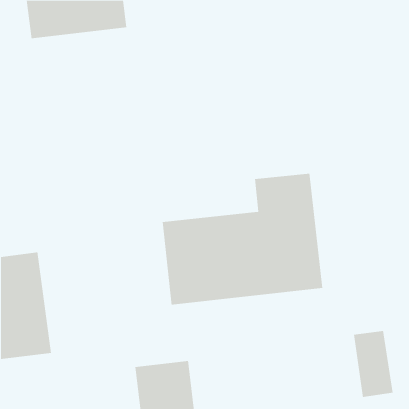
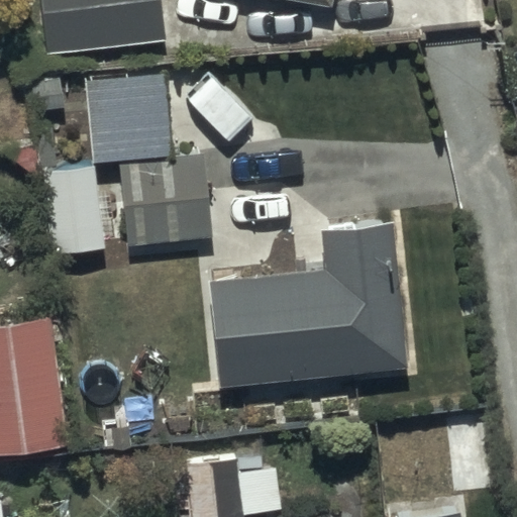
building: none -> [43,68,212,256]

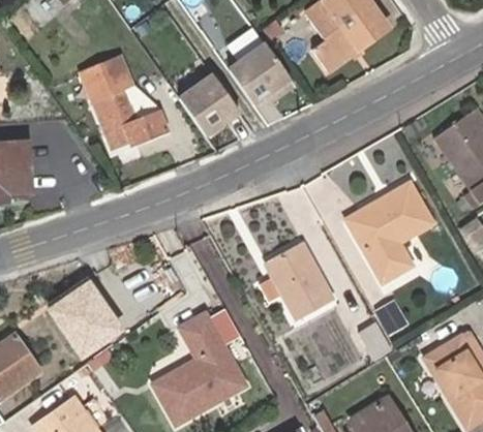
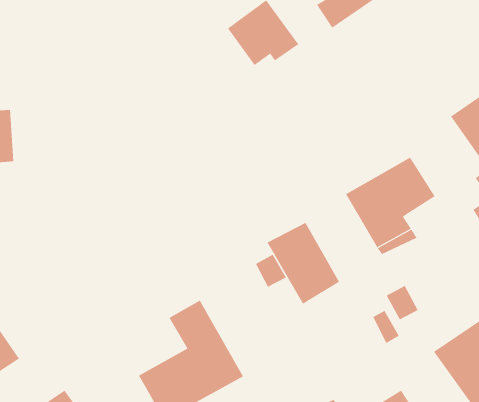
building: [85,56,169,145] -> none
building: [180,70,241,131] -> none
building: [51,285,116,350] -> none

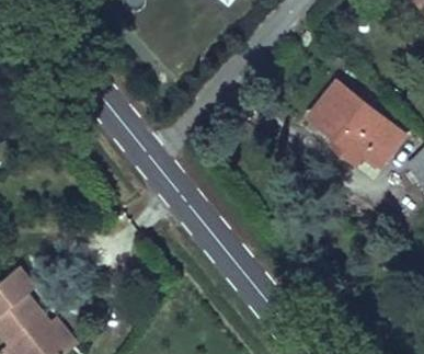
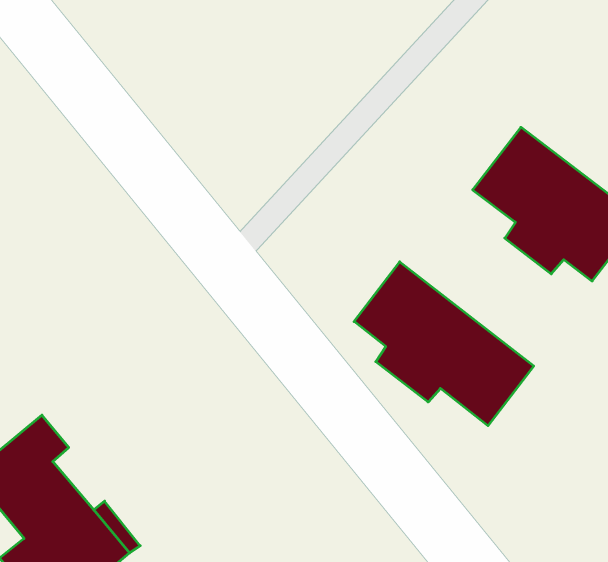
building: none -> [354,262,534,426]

◆ ◆ ◆ ◆

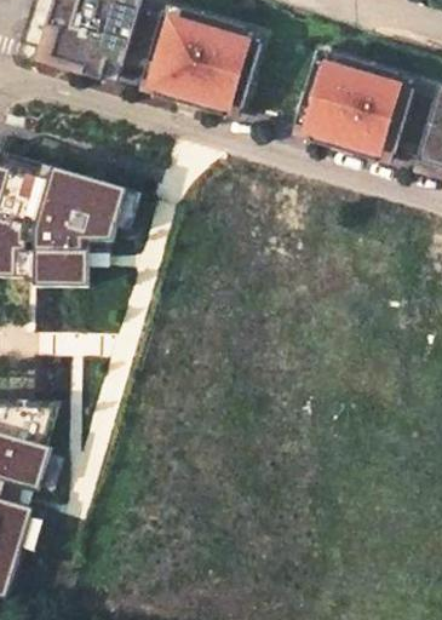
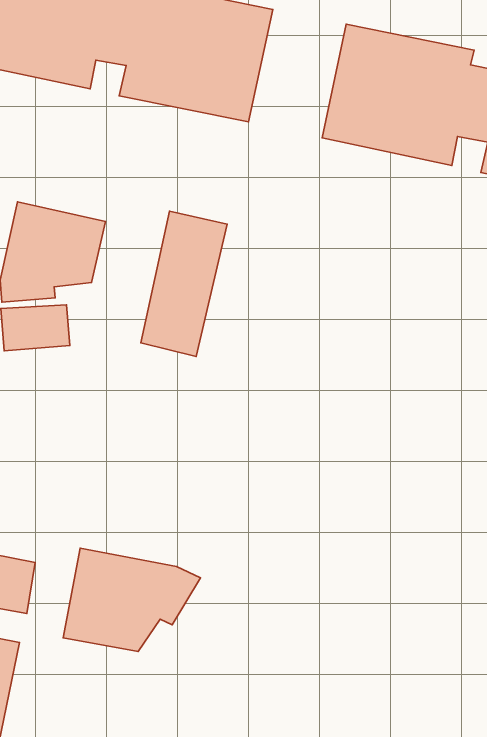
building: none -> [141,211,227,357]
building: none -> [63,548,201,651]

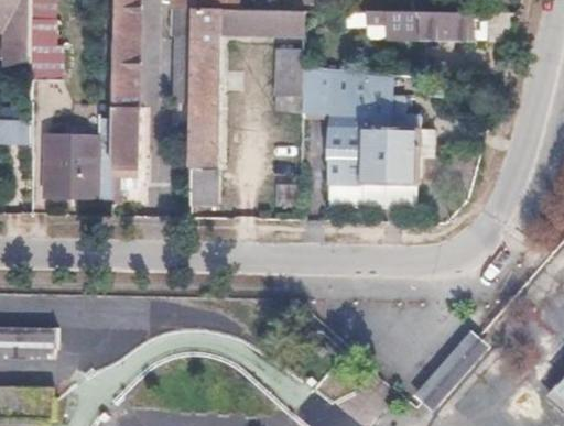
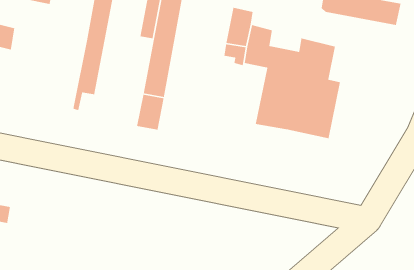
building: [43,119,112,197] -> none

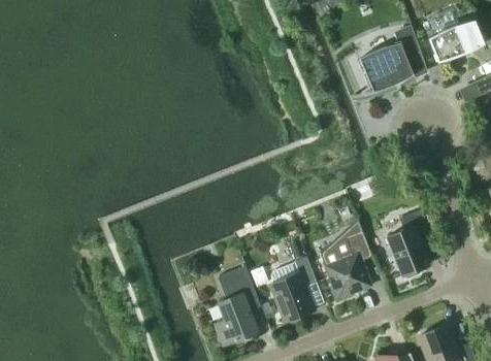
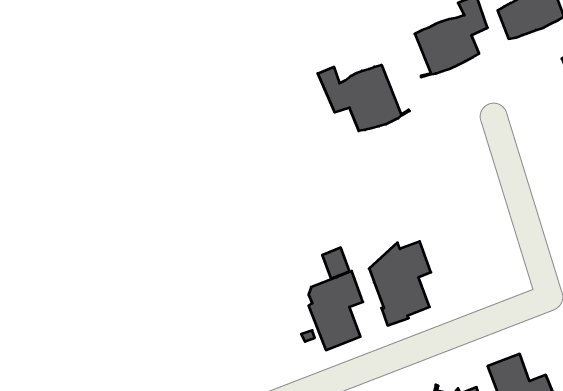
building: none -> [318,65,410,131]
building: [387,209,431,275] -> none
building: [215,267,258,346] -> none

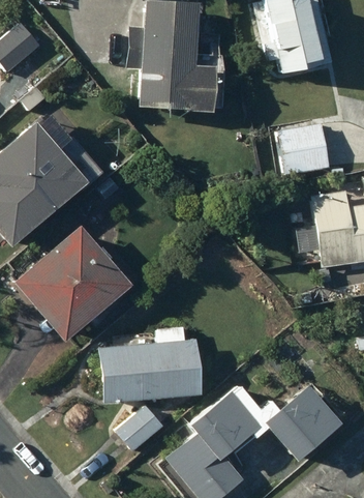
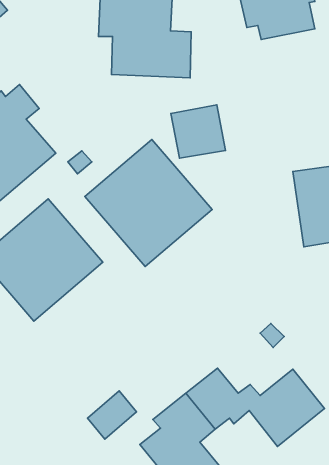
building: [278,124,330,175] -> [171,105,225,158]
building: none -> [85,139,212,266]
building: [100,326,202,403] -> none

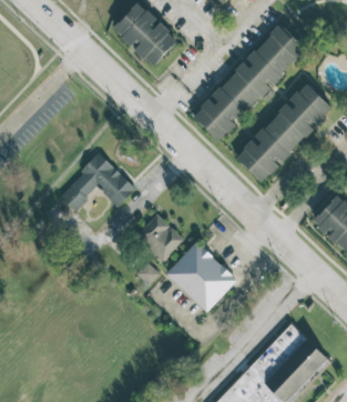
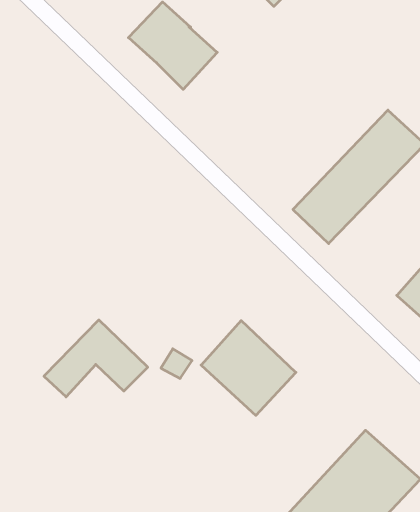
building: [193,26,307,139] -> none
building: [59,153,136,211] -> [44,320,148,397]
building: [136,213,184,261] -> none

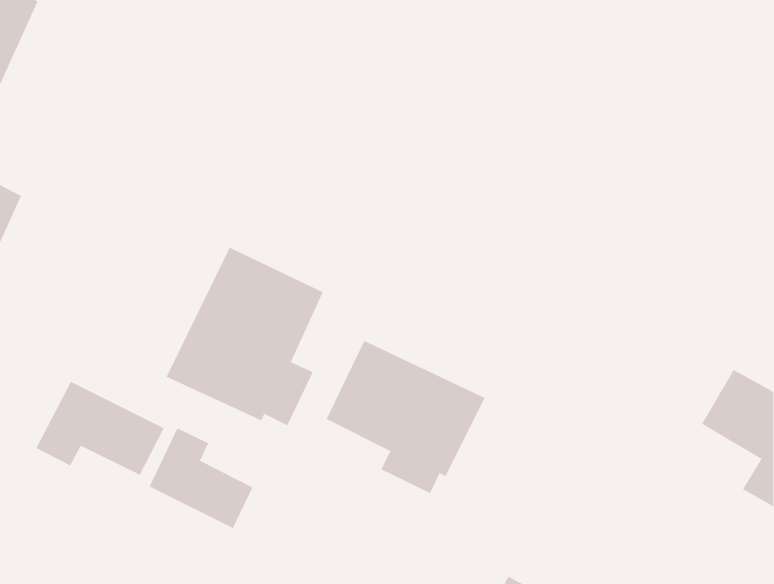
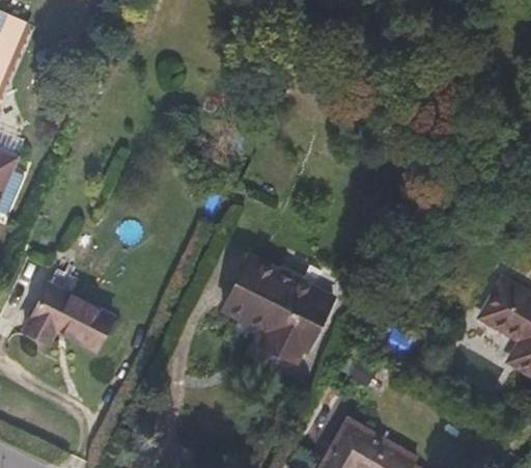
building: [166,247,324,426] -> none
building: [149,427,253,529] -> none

◆ ◆ ◆ ◆

_What is needed_
To complete this exercise, transcribe exactly the lines above from the one that holds "building: [180,70,241,131] -> none" through the one that holds "building: none -> [354,262,534,426]". Pictures stay out.

_Answer box_
building: [180,70,241,131] -> none
building: [51,285,116,350] -> none

building: none -> [354,262,534,426]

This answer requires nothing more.